* **What is needed**: A line belongs in the answer if it contains "minus"; copy every such line from the entries below.

* **Supplied data**:
####################
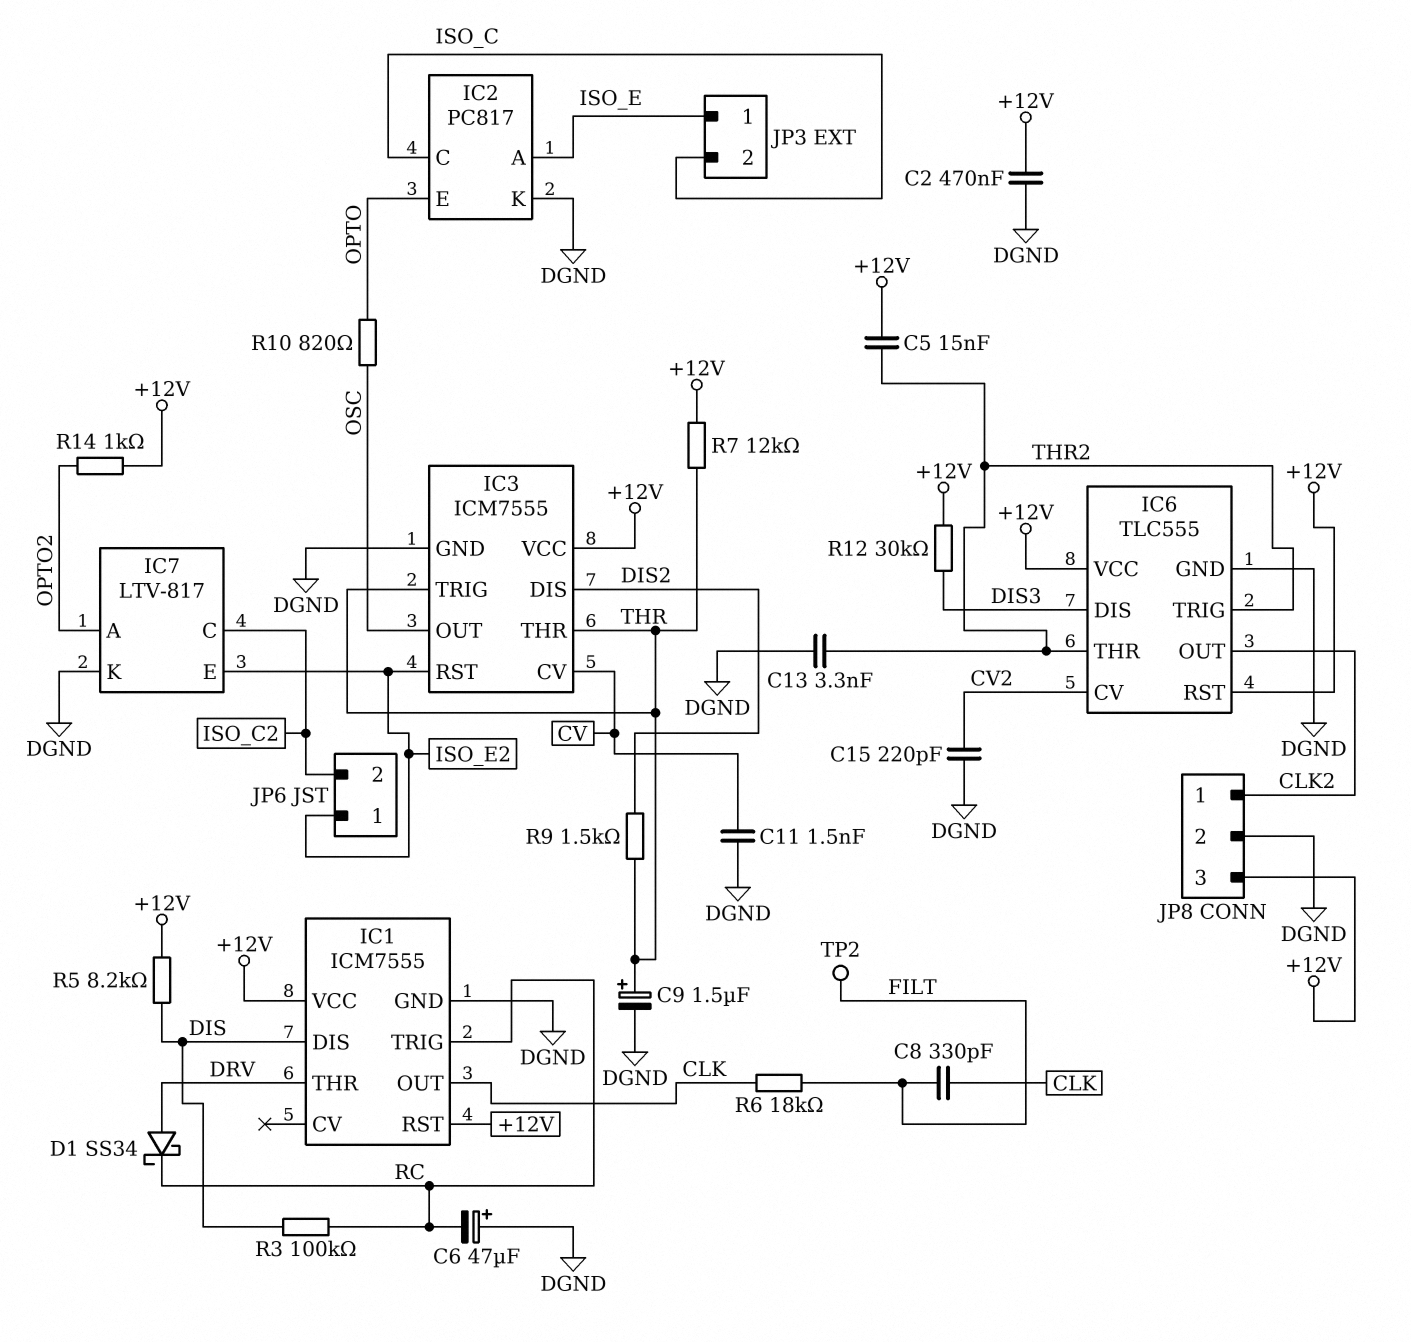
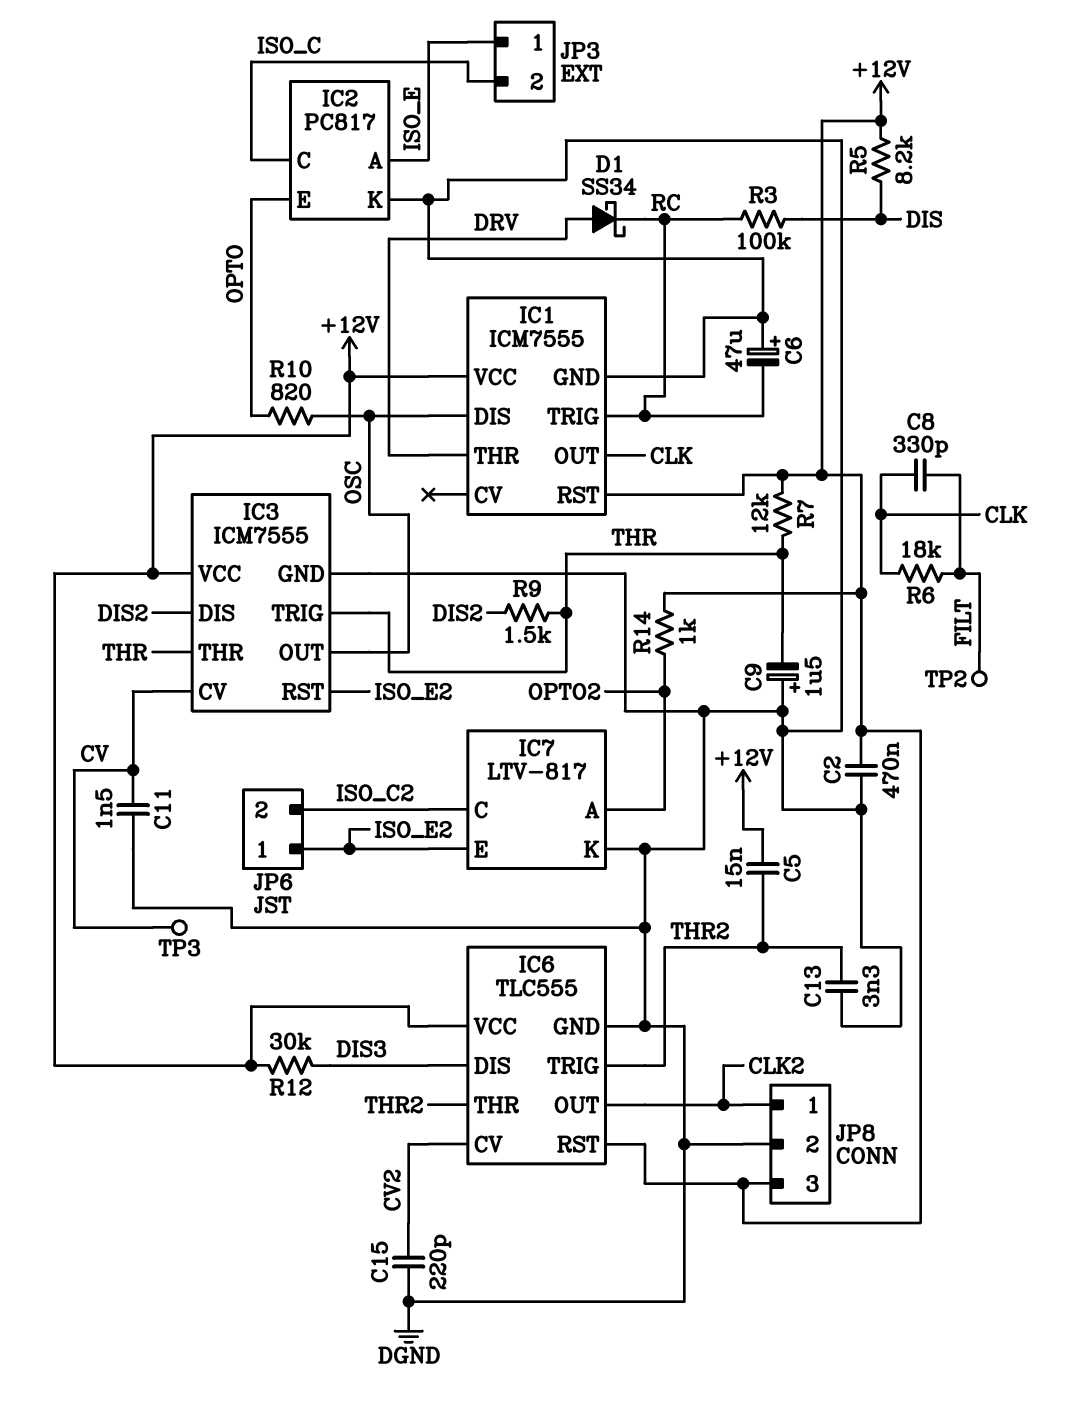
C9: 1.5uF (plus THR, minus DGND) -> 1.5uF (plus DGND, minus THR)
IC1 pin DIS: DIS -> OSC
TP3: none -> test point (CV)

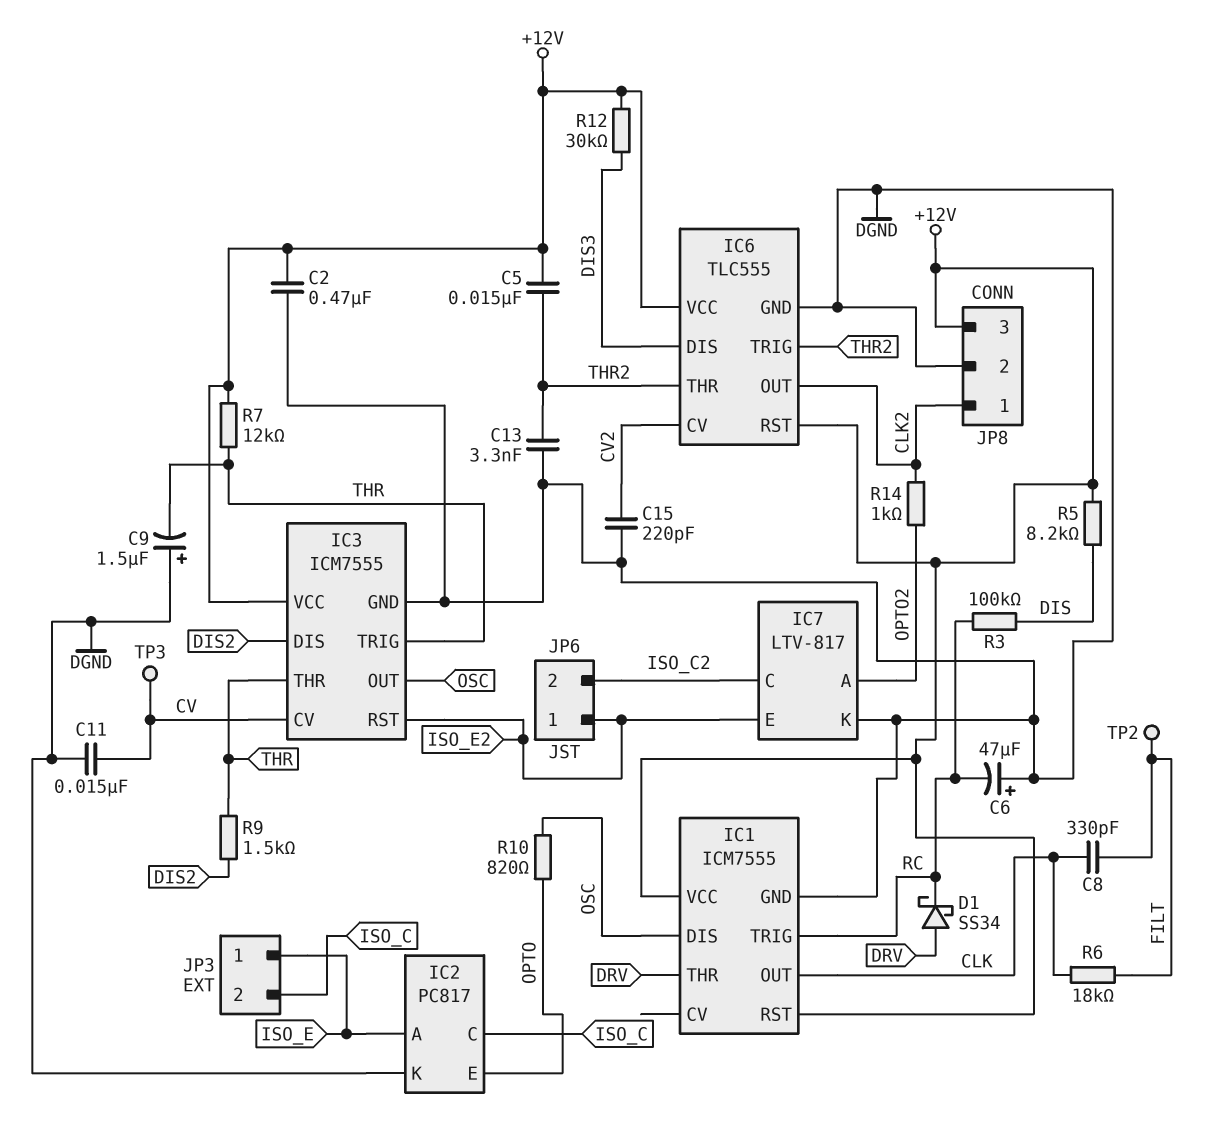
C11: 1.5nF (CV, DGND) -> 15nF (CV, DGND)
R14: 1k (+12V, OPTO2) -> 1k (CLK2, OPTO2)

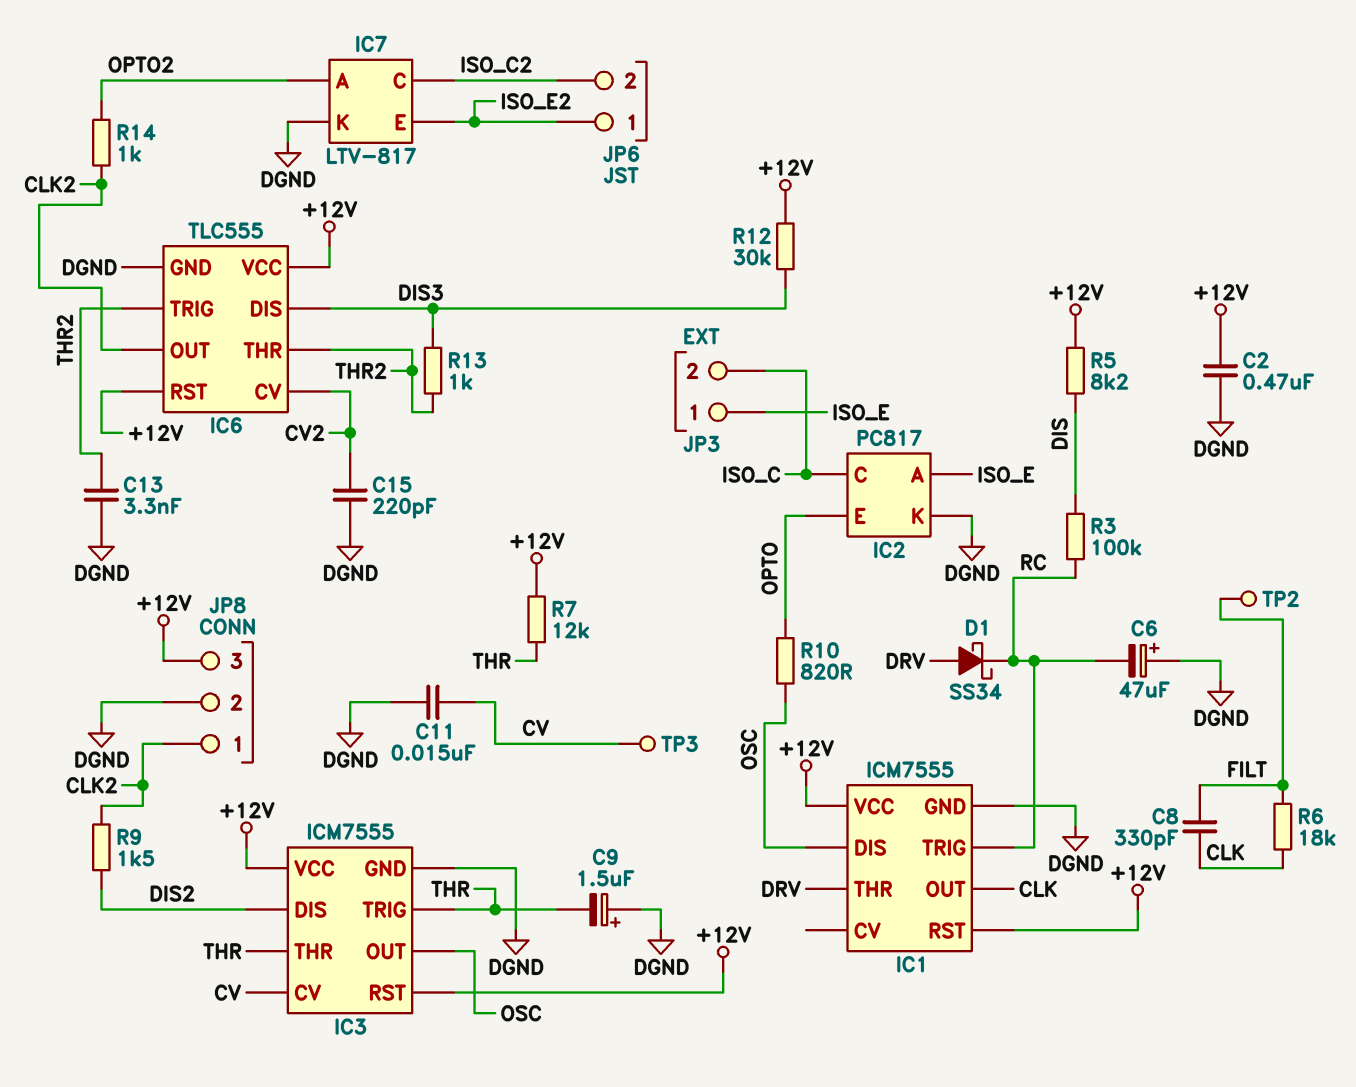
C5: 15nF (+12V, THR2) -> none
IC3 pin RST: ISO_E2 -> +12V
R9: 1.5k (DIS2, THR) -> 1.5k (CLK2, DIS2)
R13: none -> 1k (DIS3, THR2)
####################
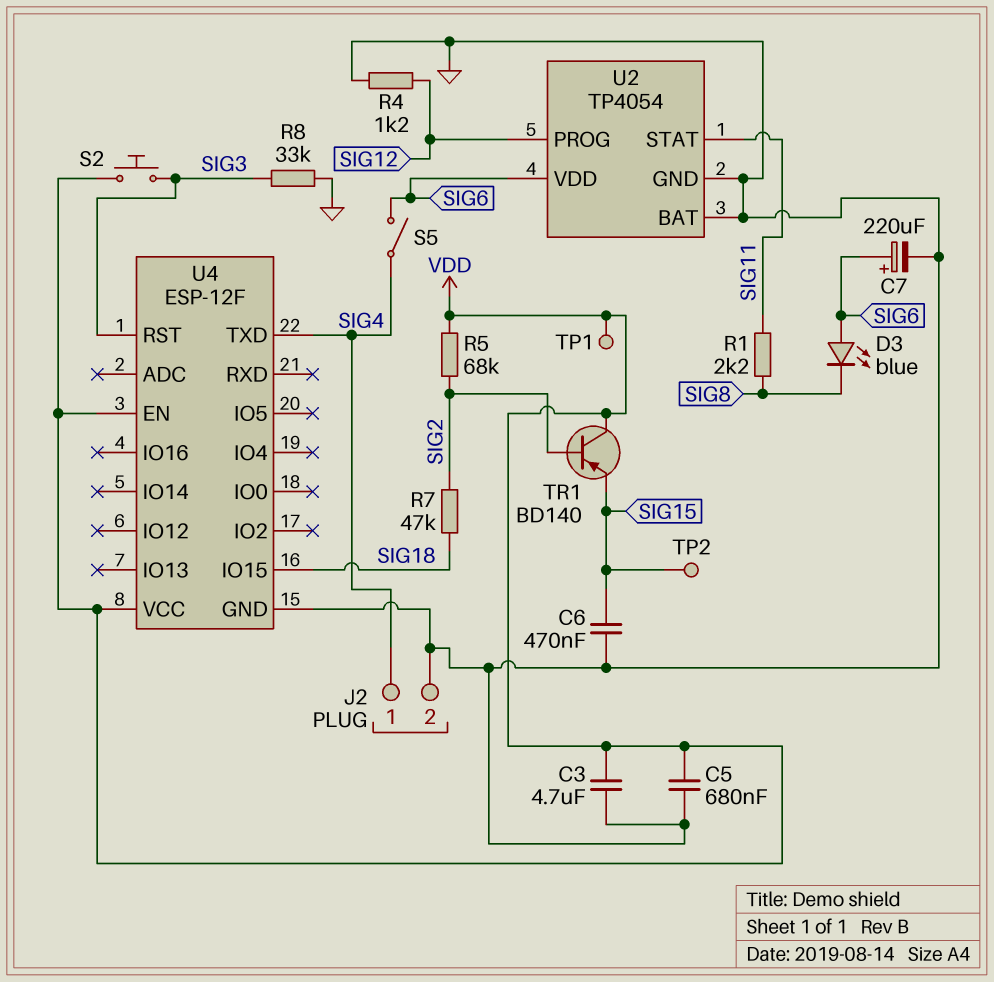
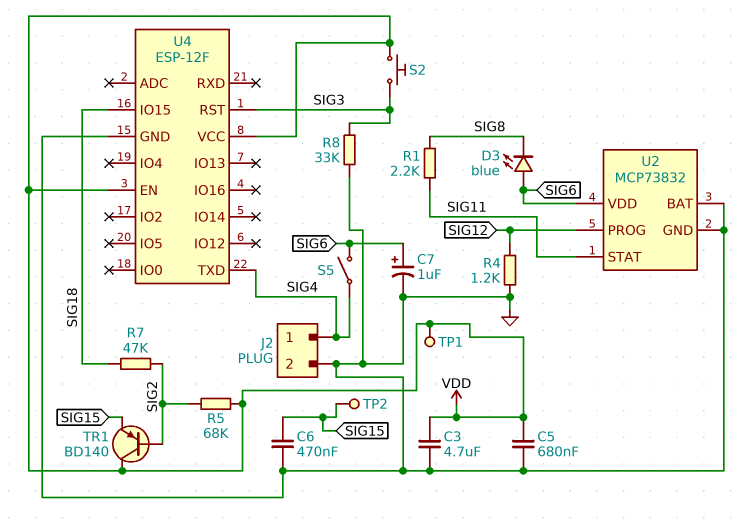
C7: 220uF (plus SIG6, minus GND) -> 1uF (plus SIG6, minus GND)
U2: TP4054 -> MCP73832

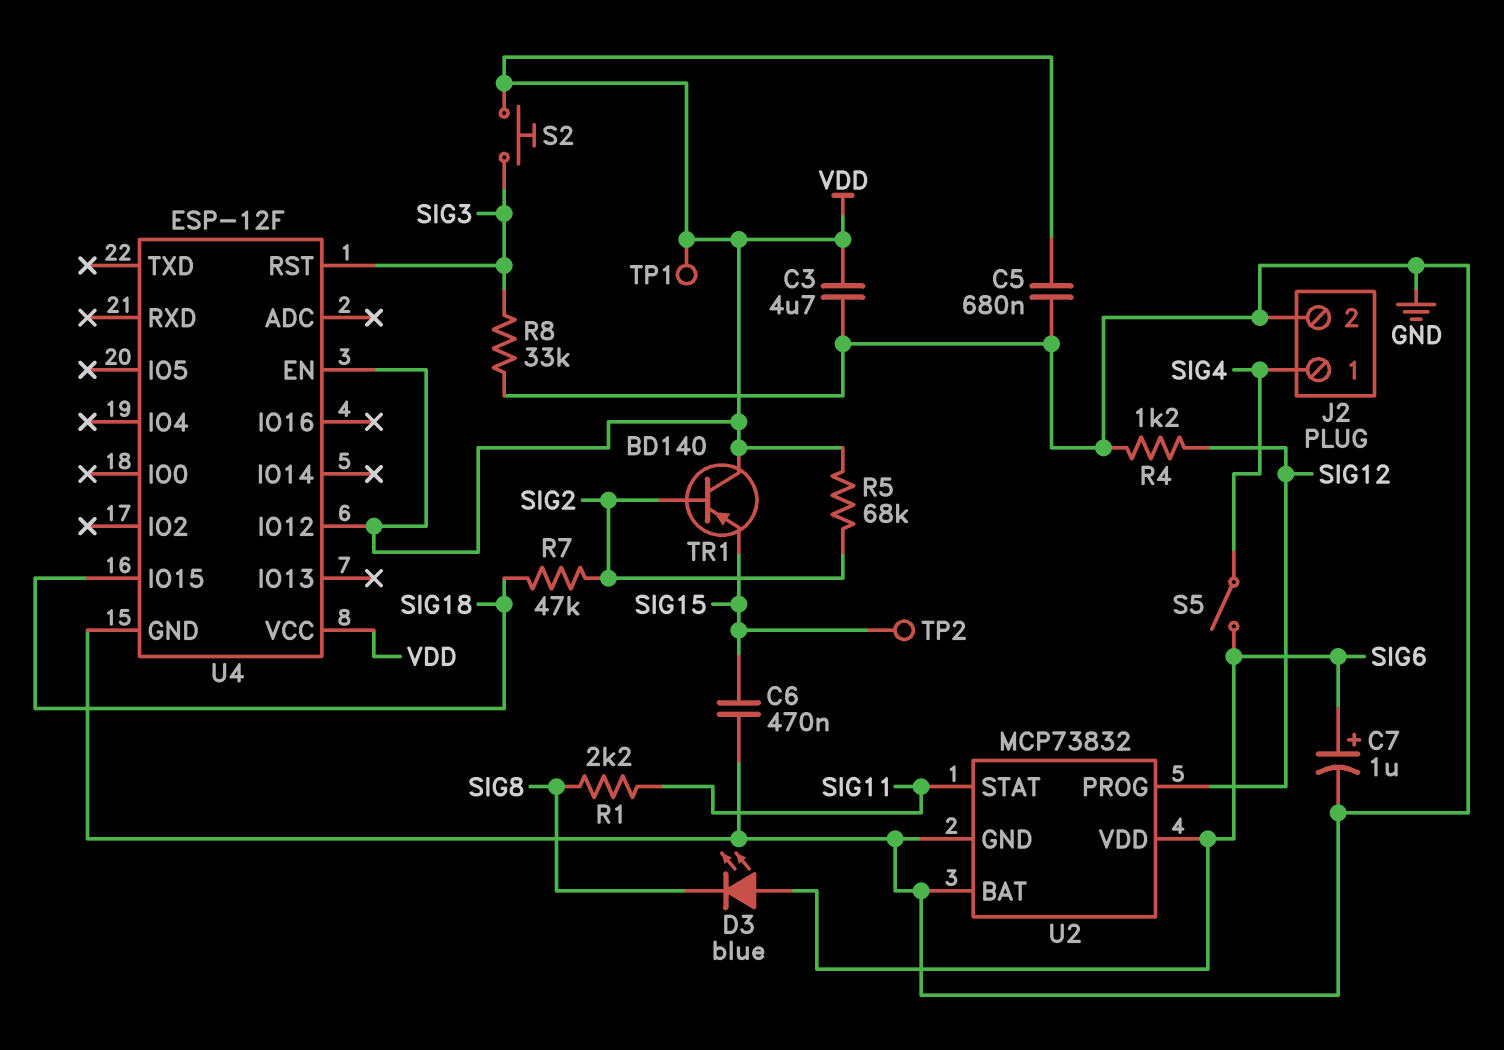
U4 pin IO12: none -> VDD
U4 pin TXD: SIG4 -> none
####################
* **Exercise response**:
C9: 1.5uF (plus THR, minus DGND) -> 1.5uF (plus DGND, minus THR)
C7: 220uF (plus SIG6, minus GND) -> 1uF (plus SIG6, minus GND)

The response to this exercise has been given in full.